[Problem description] Pictures stay out. Extract the lines below from the first one through the line with "green fish [382,197,491,250]", both included.

[Supplied data]
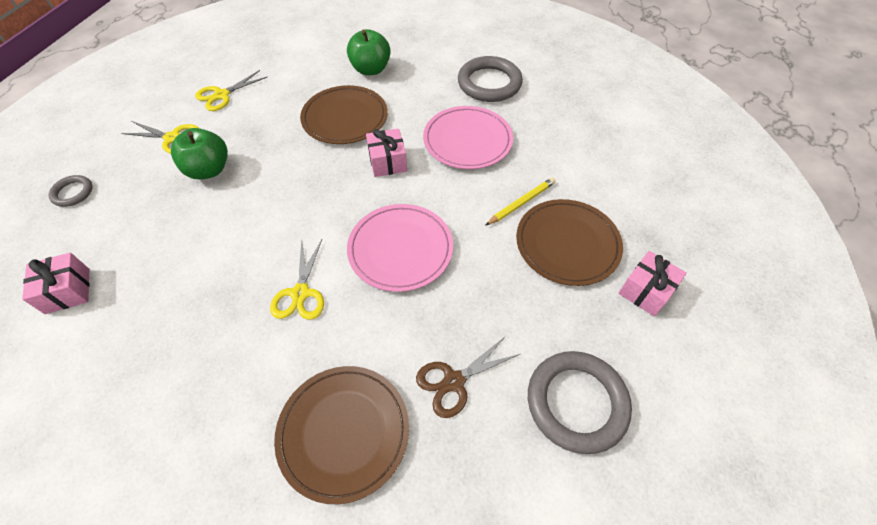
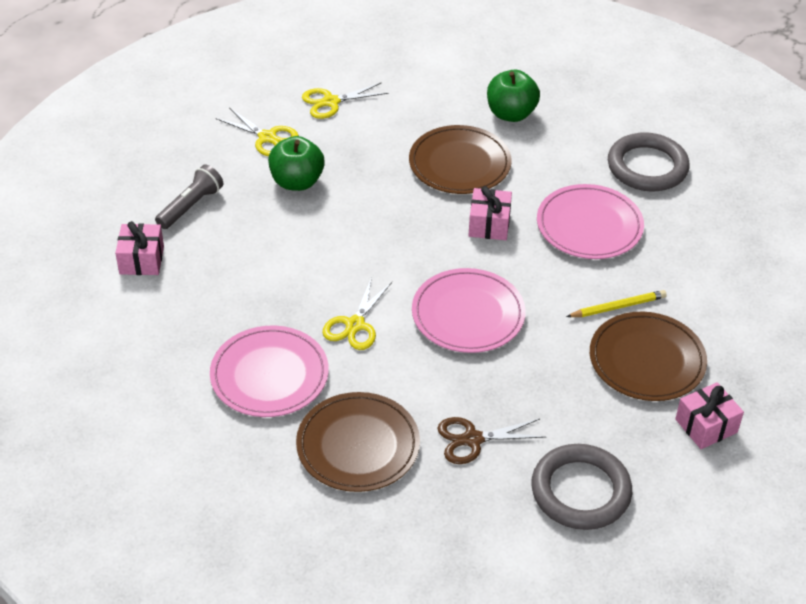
camera: 20 degrees right, 10 degrees down
grey ring [48,175,93,207] -> none
none -> grey flashlight [155,165,223,229]
none -> pink plate [210,326,329,417]

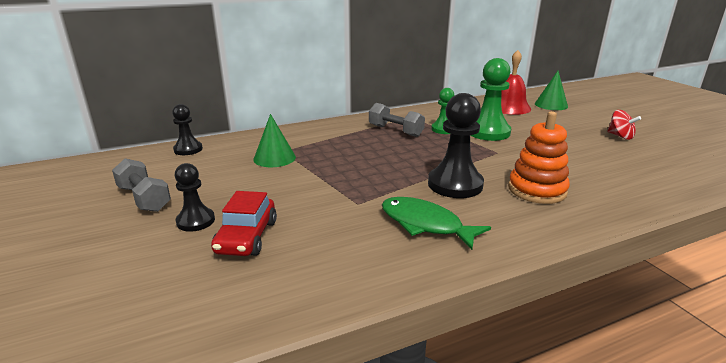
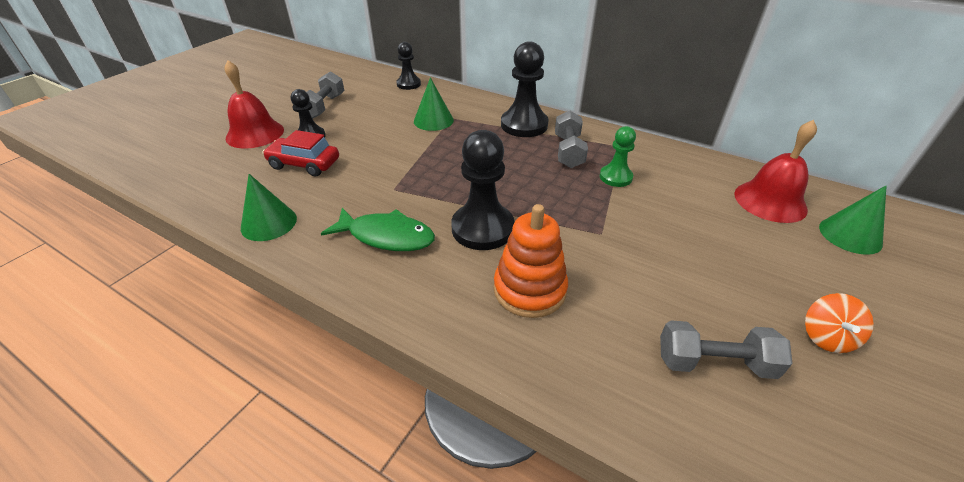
camera: 55 degrees right, 15 degrees up
red car [211,191,277,256] -> red car turned 45 degrees clockwise [263,130,339,176]
green fish [382,197,491,250] -> green fish turned 105 degrees clockwise [321,208,435,251]
green pawn [470,58,511,141] -> none
red spinning top [607,110,641,140] -> orange spinning top [805,293,874,353]
none -> red bell [225,60,284,149]
none -> green cone [241,174,297,241]
none -> black pawn [501,41,548,137]
none -> grey dumbbell [660,320,793,379]

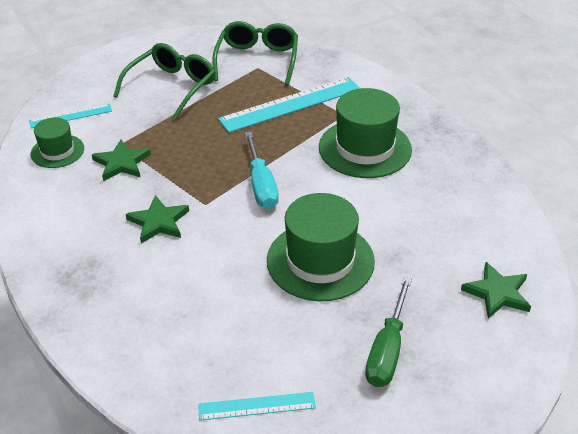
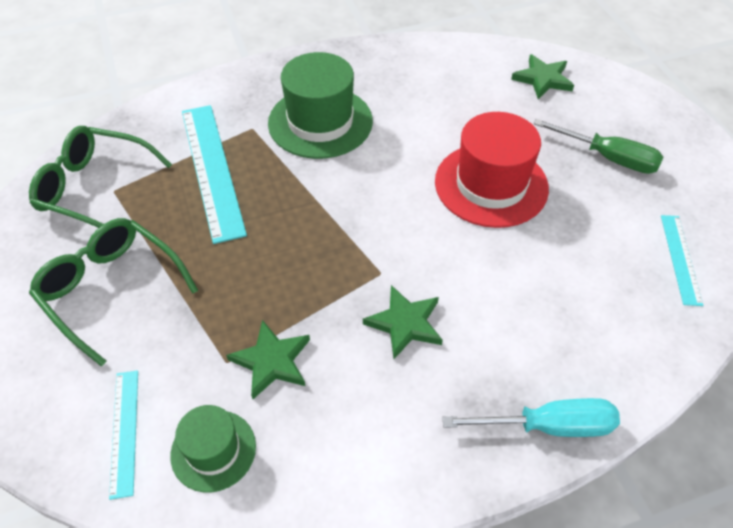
camera: 80 degrees left, 10 degrees up
turquoise screwdriver [245,132,279,209] -> turquoise screwdriver moved to [442,398,620,437]
green hat [267,193,375,301] -> red hat [435,112,549,228]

[Task response]
camera: 20 degrees right, 10 degrees down
grey ring [48,175,93,207] -> none
none -> grey flashlight [155,165,223,229]
none -> pink plate [210,326,329,417]

camera: 55 degrees right, 15 degrees up
red car [211,191,277,256] -> red car turned 45 degrees clockwise [263,130,339,176]
green fish [382,197,491,250] -> green fish turned 105 degrees clockwise [321,208,435,251]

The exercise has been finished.